The lines below, from the one containing "Q2: NPN (B SRC, C" through the one containing "S7: button (GND, NET12)", should be set down exactly, with no pictures and nothing else.

**DATA SUPPLIED**
****************************************
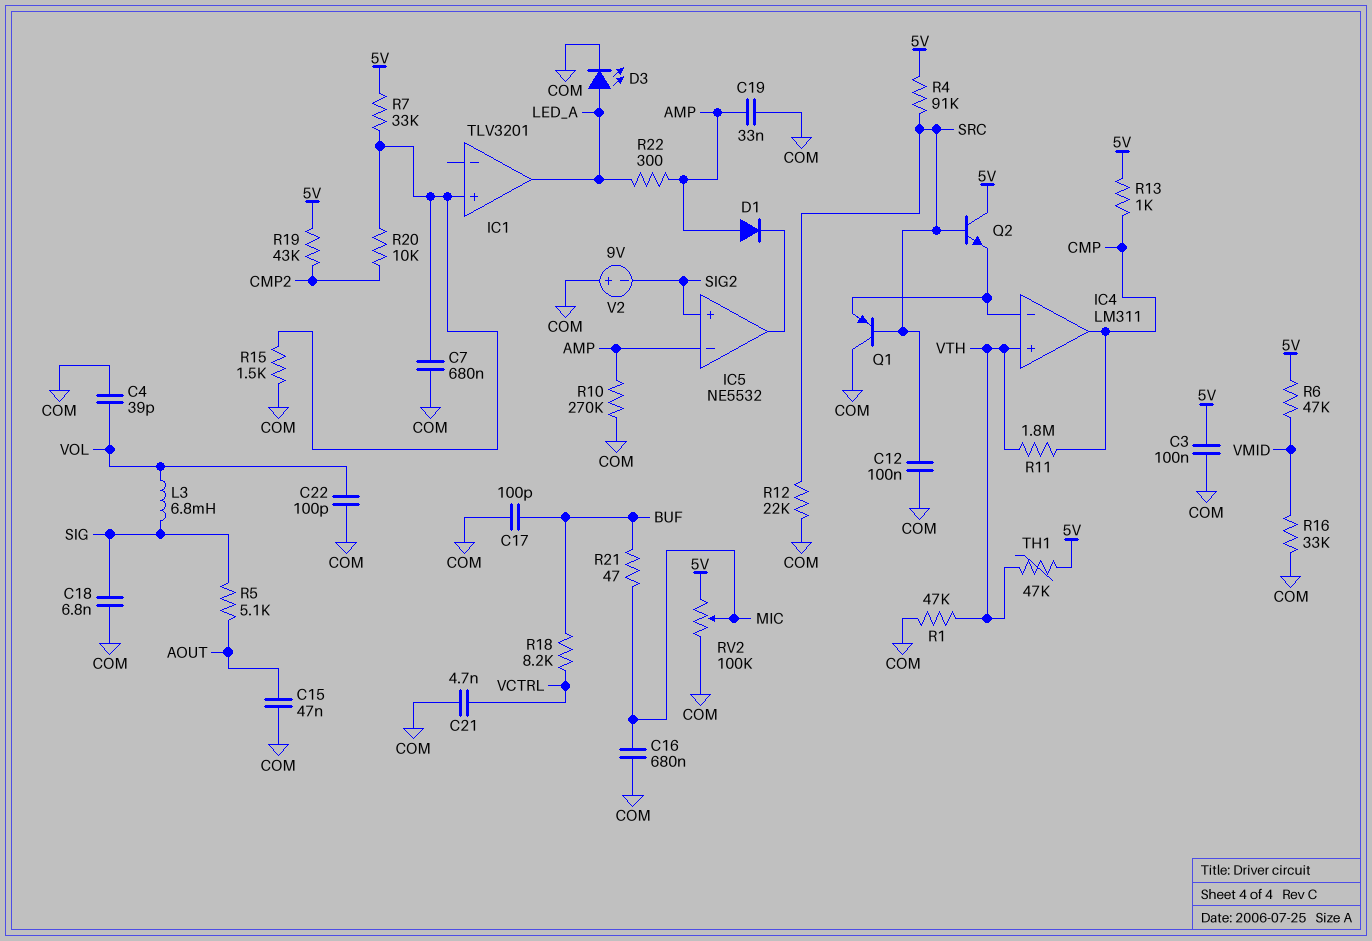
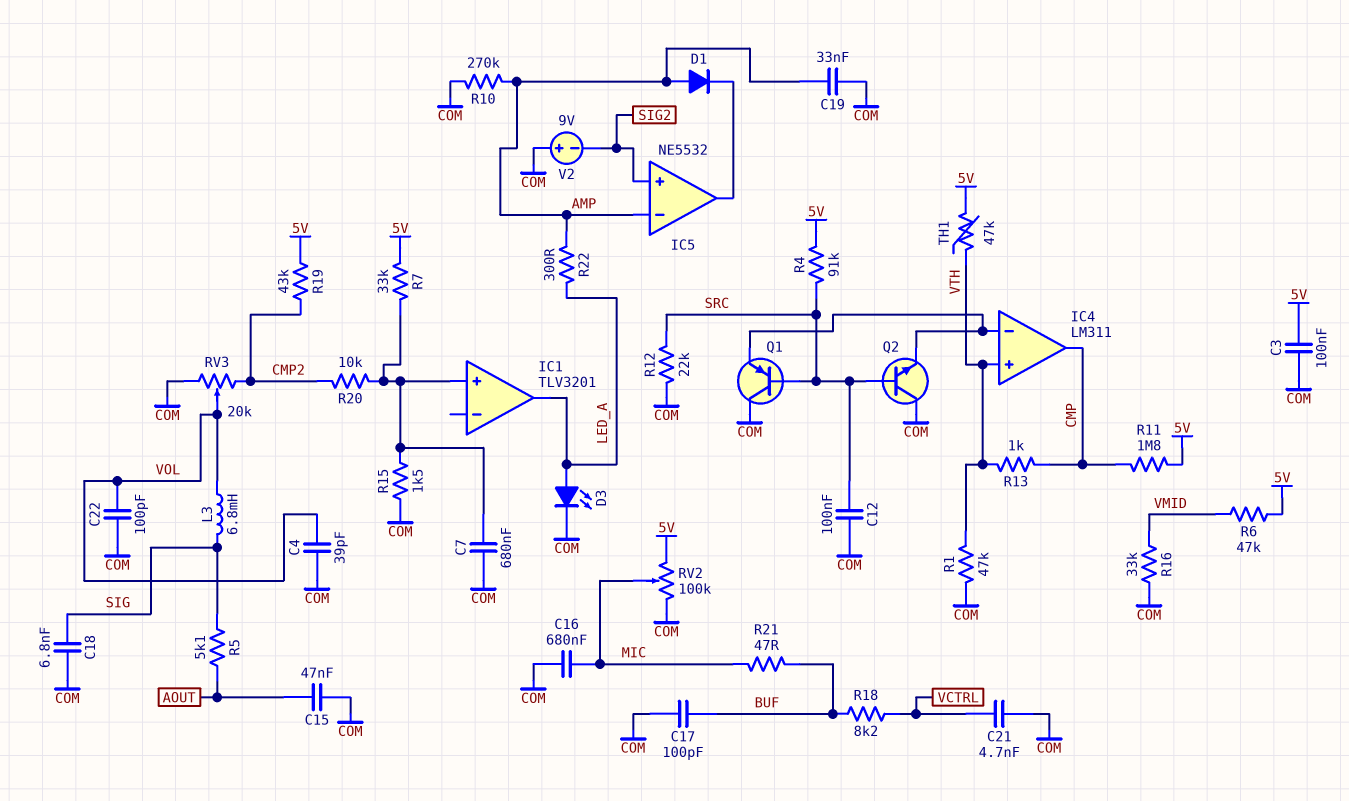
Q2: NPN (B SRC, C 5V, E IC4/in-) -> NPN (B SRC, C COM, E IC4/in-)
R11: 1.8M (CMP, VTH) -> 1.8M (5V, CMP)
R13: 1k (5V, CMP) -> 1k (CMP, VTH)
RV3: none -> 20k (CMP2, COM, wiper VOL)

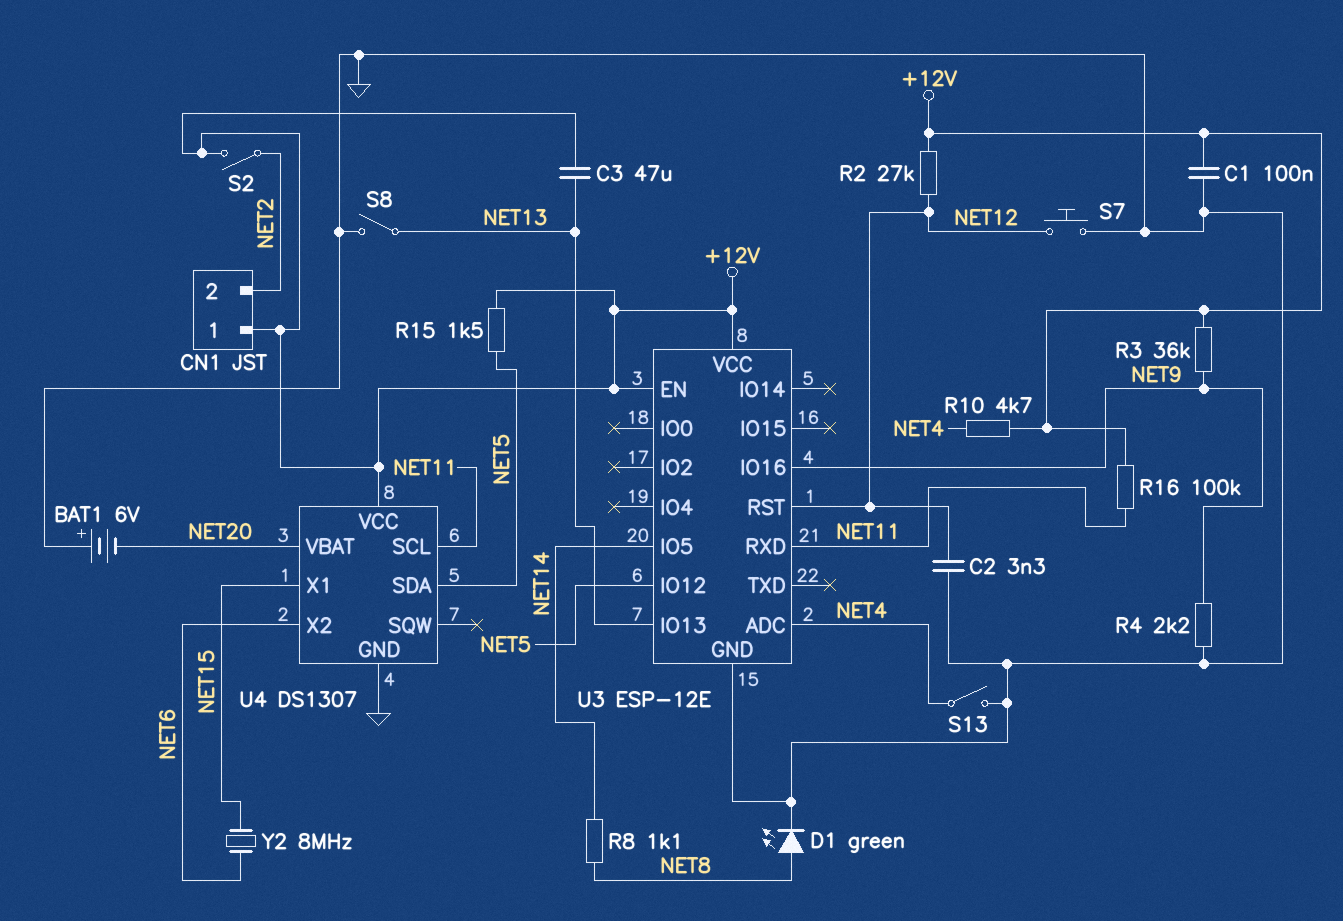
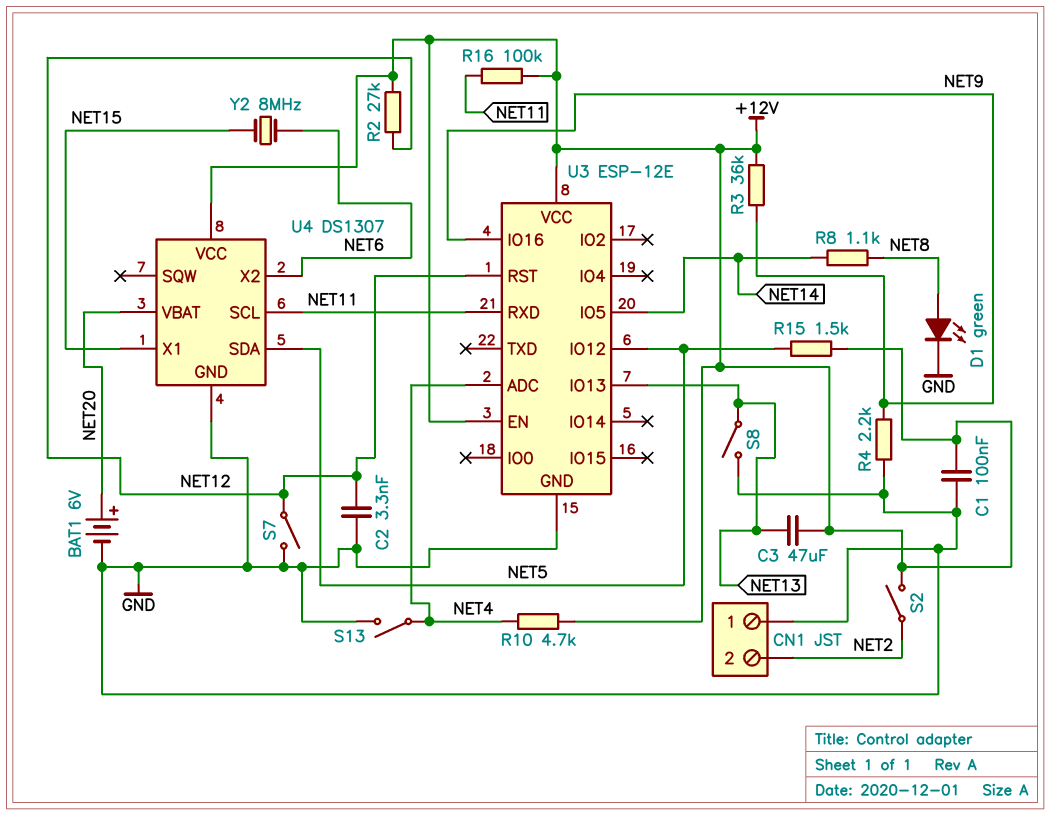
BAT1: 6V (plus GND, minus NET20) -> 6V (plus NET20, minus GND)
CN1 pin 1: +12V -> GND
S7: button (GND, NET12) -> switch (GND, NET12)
****************************************
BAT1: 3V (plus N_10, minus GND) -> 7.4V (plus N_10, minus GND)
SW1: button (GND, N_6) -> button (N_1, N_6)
****************************************
**ANSWER FOR THE TASK**
Q2: NPN (B SRC, C 5V, E IC4/in-) -> NPN (B SRC, C COM, E IC4/in-)
R11: 1.8M (CMP, VTH) -> 1.8M (5V, CMP)
R13: 1k (5V, CMP) -> 1k (CMP, VTH)
RV3: none -> 20k (CMP2, COM, wiper VOL)

BAT1: 6V (plus GND, minus NET20) -> 6V (plus NET20, minus GND)
CN1 pin 1: +12V -> GND
S7: button (GND, NET12) -> switch (GND, NET12)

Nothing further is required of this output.